- [INSTRUCTIONS TO FOLLOW] Could you retype all of the records exactly, leaving out every picture?

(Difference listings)
· · · · ·
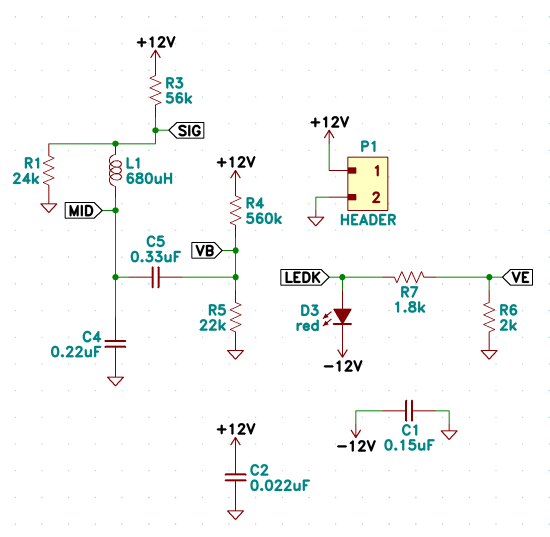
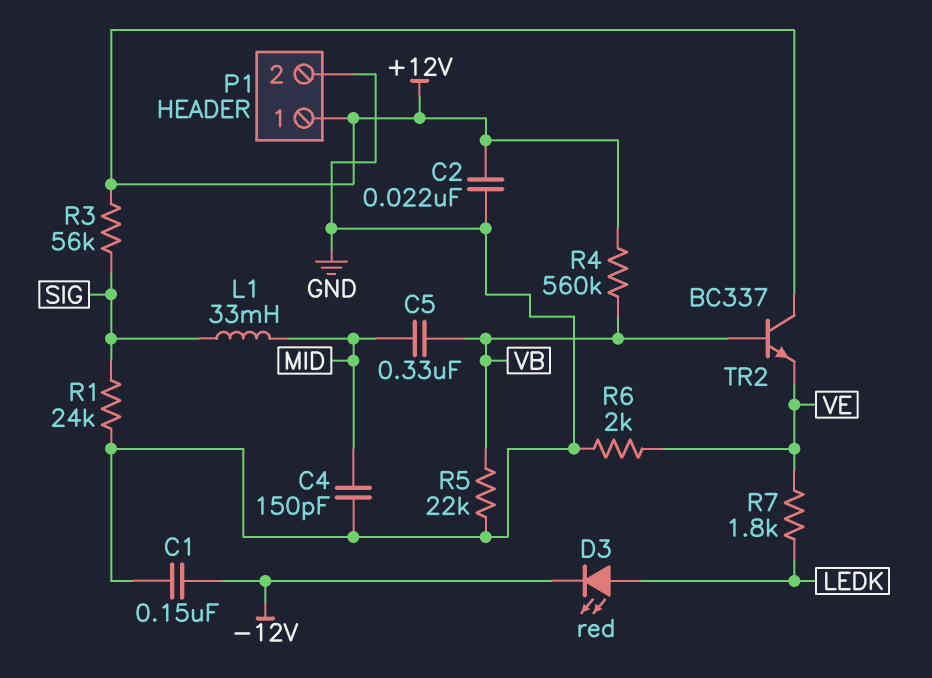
C4: 220nF (GND, MID) -> 150pF (GND, MID)
L1: 680uH (MID, SIG) -> 33mH (MID, SIG)
TR2: none -> NPN BC337 (B VB, C +12V, E VE)

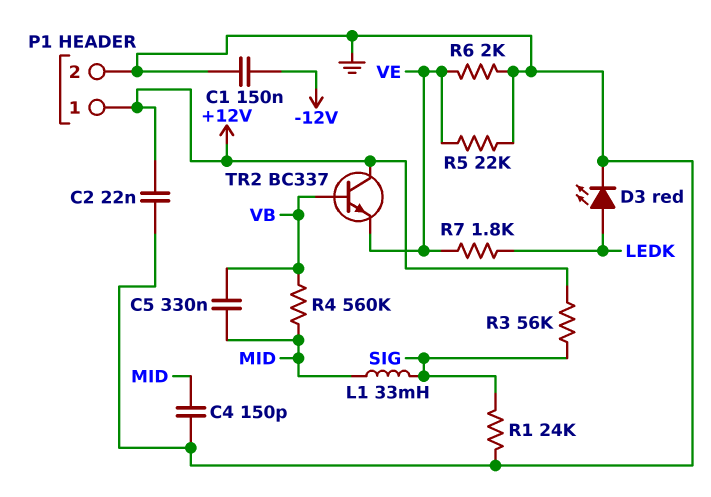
D3: LED red (A LEDK, K -12V) -> LED red (A LEDK, K GND)
R4: 560k (+12V, VB) -> 560k (MID, VB)
R5: 22k (GND, VB) -> 22k (GND, VE)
· · · · ·
- [RESPONSE]
C4: 220nF (GND, MID) -> 150pF (GND, MID)
L1: 680uH (MID, SIG) -> 33mH (MID, SIG)
TR2: none -> NPN BC337 (B VB, C +12V, E VE)

D3: LED red (A LEDK, K -12V) -> LED red (A LEDK, K GND)
R4: 560k (+12V, VB) -> 560k (MID, VB)
R5: 22k (GND, VB) -> 22k (GND, VE)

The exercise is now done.